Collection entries

□ □ □ □ □ □ □

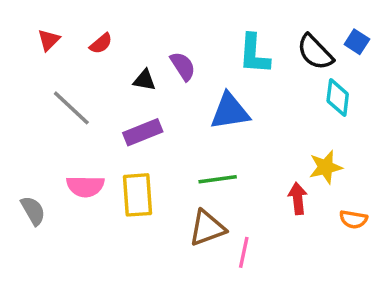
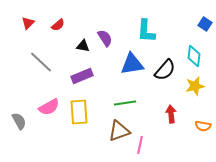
black semicircle: (315, 52) -> (165, 70), moved, turned -95
yellow star: (326, 167) -> (195, 86), moved
pink semicircle: (85, 186) -> (49, 107), turned -30

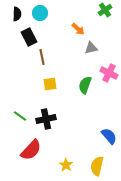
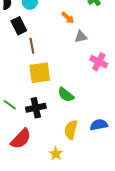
yellow square: (50, 84) -> (40, 73), size x1.6
green semicircle: (85, 85) -> (66, 95), moved, turned -72
blue semicircle: (109, 136) -> (99, 125), turned -60
yellow semicircle: (97, 166) -> (71, 130), moved

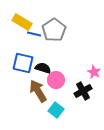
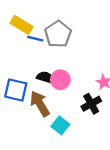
blue square: (23, 63) -> (16, 90), moved
pink circle: (56, 80) -> (60, 80), moved

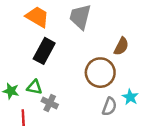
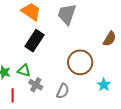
brown semicircle: (121, 46) -> (110, 39), moved
gray semicircle: (109, 107) -> (63, 91), moved

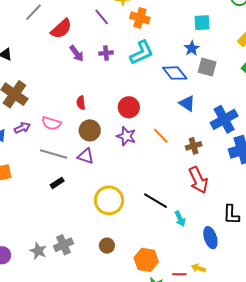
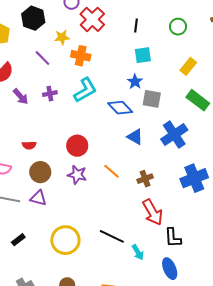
red semicircle: (81, 103) -> (29, 145), turned -80
blue cross: (224, 119) -> (174, 135), moved
black rectangle: (57, 183) -> (18, 240), moved
black L-shape: (231, 215) -> (173, 238), moved

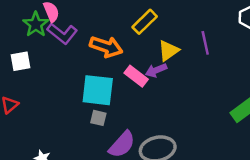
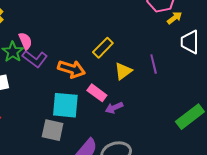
purple arrow: (156, 70) -> (114, 108), moved
gray square: (98, 118) -> (53, 130), moved, size x1.6

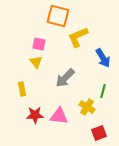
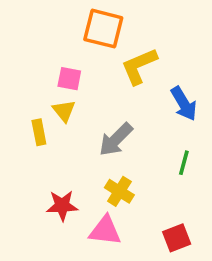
yellow rectangle: (22, 89) -> (39, 132), moved
yellow cross: (87, 107) -> (119, 191), moved
pink triangle: (59, 116) -> (105, 231), moved

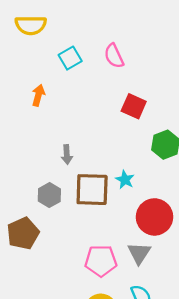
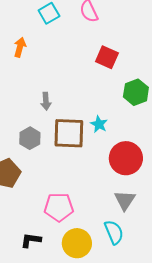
gray triangle: (139, 253) -> (125, 200), moved
pink pentagon: (101, 261) -> (59, 207), moved

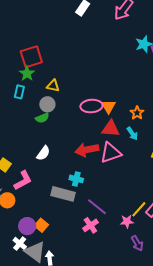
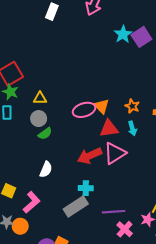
green semicircle: (42, 118) -> (45, 134), moved
cyan arrow: (132, 134) -> (132, 128), turned 32
gray rectangle: (63, 194) -> (76, 207), turned -35
purple line: (97, 207) -> (114, 212), turned -30
pink cross: (90, 225) -> (125, 229), moved

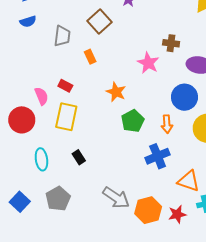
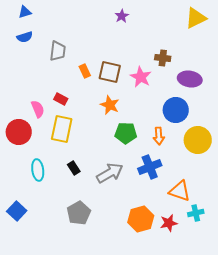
brown square: (99, 21) -> (110, 72), moved, turned -35
green pentagon: (133, 121) -> (126, 133), turned 30
gray arrow: (116, 198) -> (110, 173), moved, turned -64
gray pentagon: (58, 199) -> (79, 213), moved

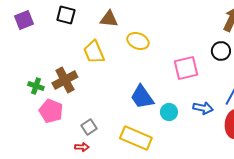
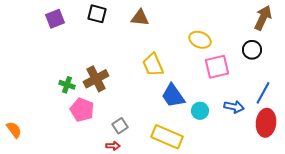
yellow ellipse: (138, 41) -> (200, 40), moved
yellow trapezoid: (94, 52) -> (153, 65), moved

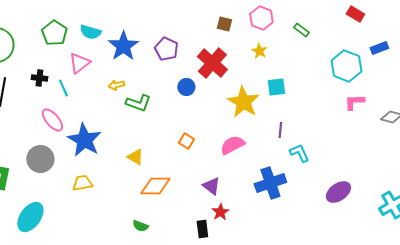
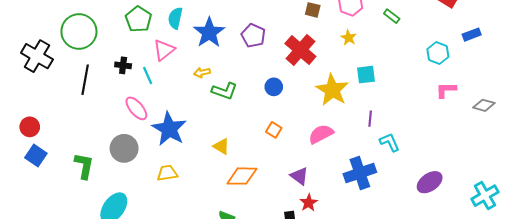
cyan semicircle: (90, 32) -> (175, 18), turned 85
cyan hexagon: (346, 66) -> (438, 53), size x0.7
blue circle: (186, 87) -> (274, 87), moved

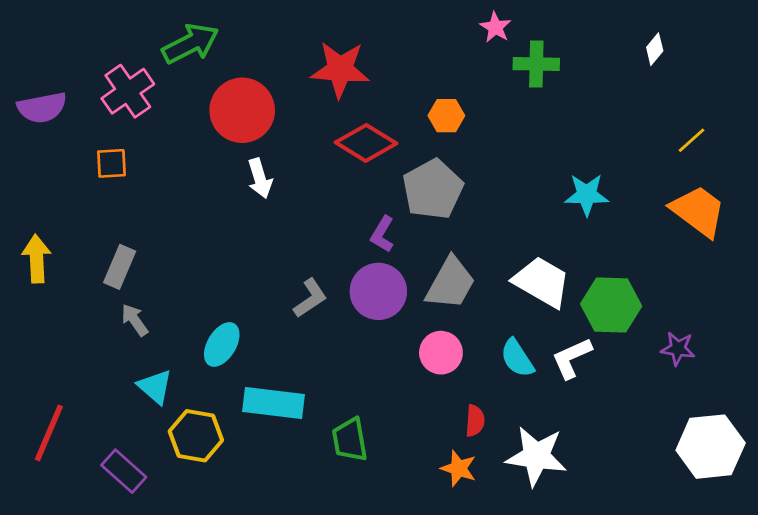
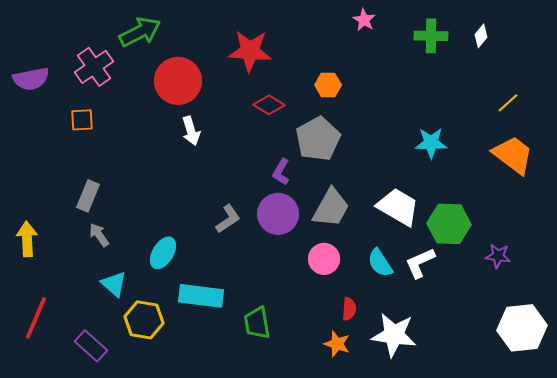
green cross: (536, 64) -> (431, 36), moved
red diamond: (366, 143) -> (269, 105), size x0.7
yellow arrow: (37, 259) -> (27, 239), moved

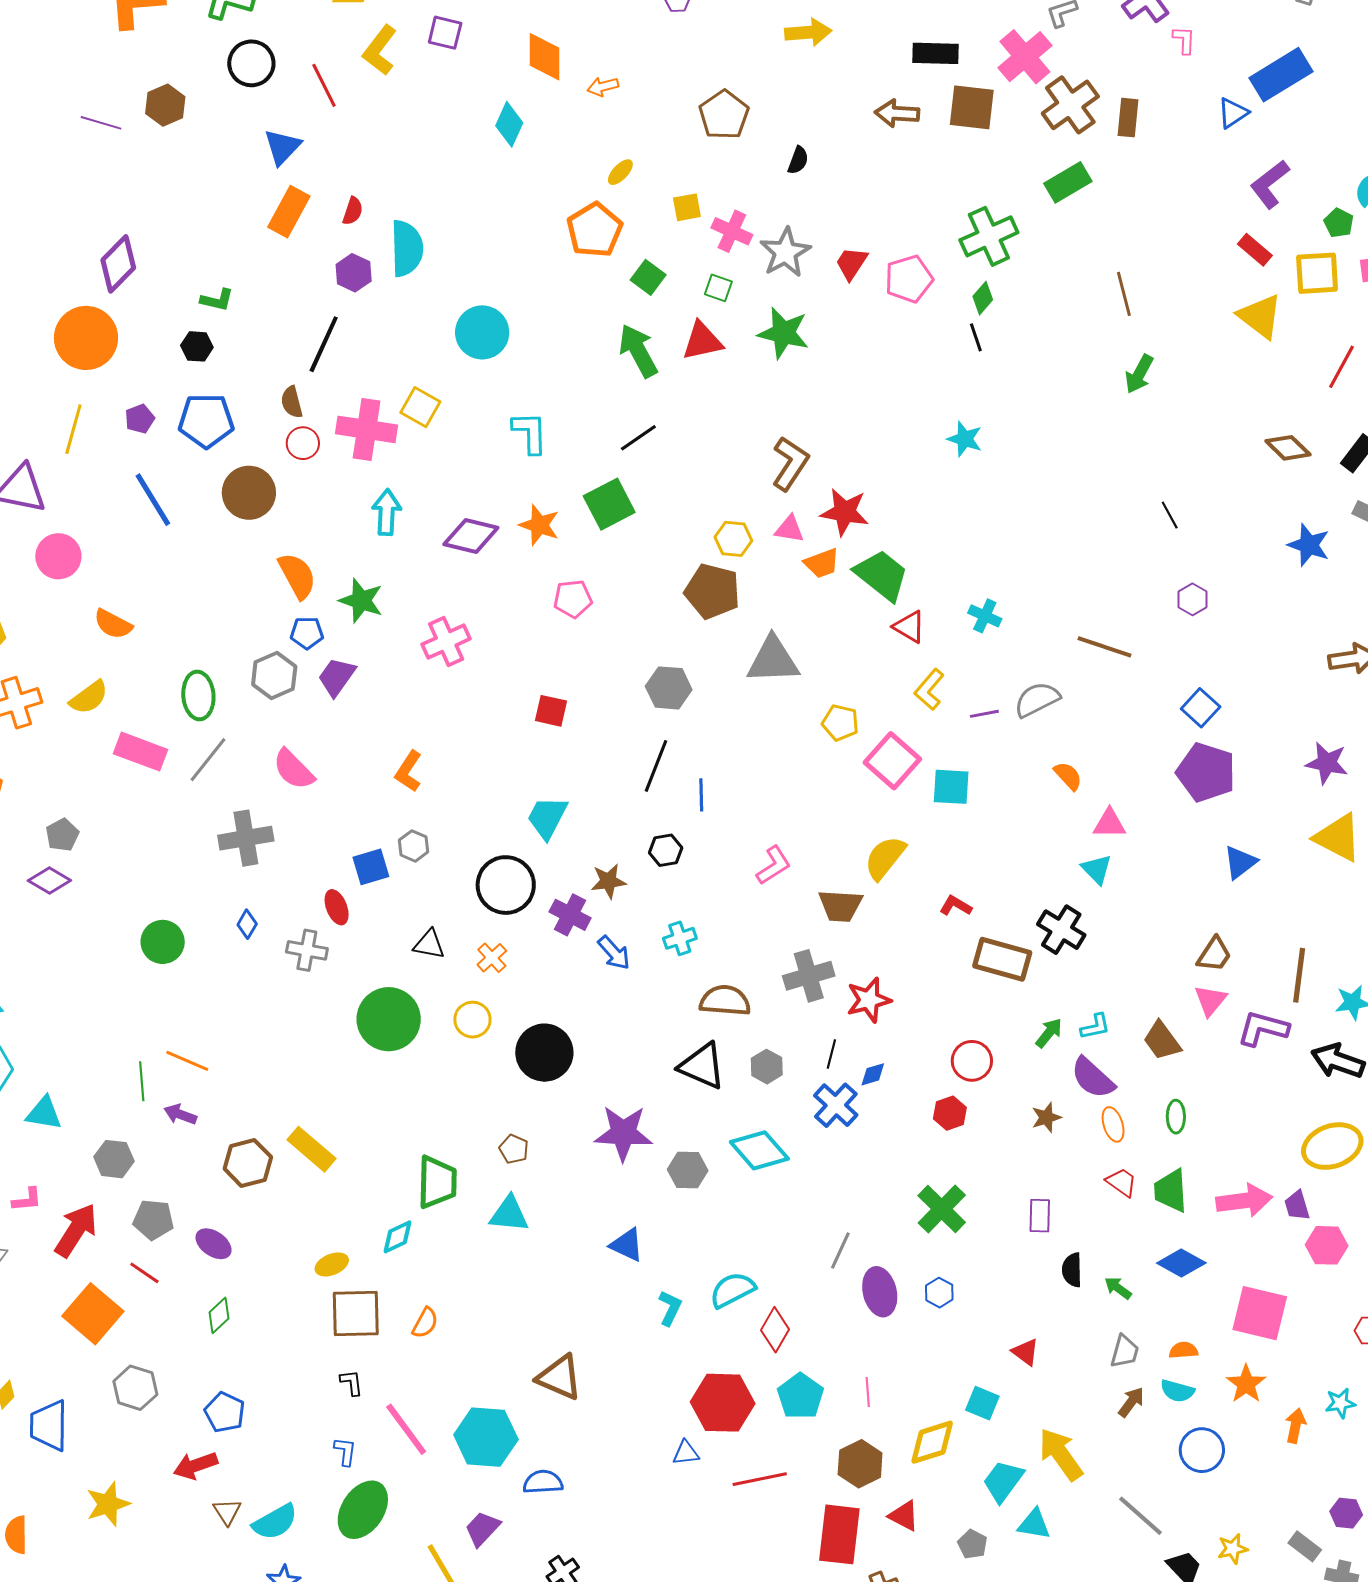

□ □ □ □ □ □ □

■ Task goal
If the records contain pictures, skip them, and transcribe exactly every line from the one with "green cross: (536, 64) -> (431, 36), moved" through the last line.

■ Completed exercise
green cross: (536, 64) -> (431, 36), moved
red diamond: (366, 143) -> (269, 105), size x0.7
yellow arrow: (37, 259) -> (27, 239), moved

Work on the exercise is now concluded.